(Collection entries)
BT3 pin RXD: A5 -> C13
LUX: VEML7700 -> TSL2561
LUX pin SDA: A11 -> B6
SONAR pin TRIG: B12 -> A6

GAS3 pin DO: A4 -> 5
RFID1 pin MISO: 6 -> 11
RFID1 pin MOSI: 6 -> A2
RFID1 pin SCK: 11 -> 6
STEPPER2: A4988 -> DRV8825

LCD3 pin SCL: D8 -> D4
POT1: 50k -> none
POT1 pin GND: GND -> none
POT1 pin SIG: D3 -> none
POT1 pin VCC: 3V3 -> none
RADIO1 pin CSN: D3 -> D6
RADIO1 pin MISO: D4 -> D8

- Exercise
Each entry is to be output exactly as it was written.

- Exercise response
BT3 pin RXD: A5 -> C13
LUX: VEML7700 -> TSL2561
LUX pin SDA: A11 -> B6
SONAR pin TRIG: B12 -> A6

GAS3 pin DO: A4 -> 5
RFID1 pin MISO: 6 -> 11
RFID1 pin MOSI: 6 -> A2
RFID1 pin SCK: 11 -> 6
STEPPER2: A4988 -> DRV8825

LCD3 pin SCL: D8 -> D4
POT1: 50k -> none
POT1 pin GND: GND -> none
POT1 pin SIG: D3 -> none
POT1 pin VCC: 3V3 -> none
RADIO1 pin CSN: D3 -> D6
RADIO1 pin MISO: D4 -> D8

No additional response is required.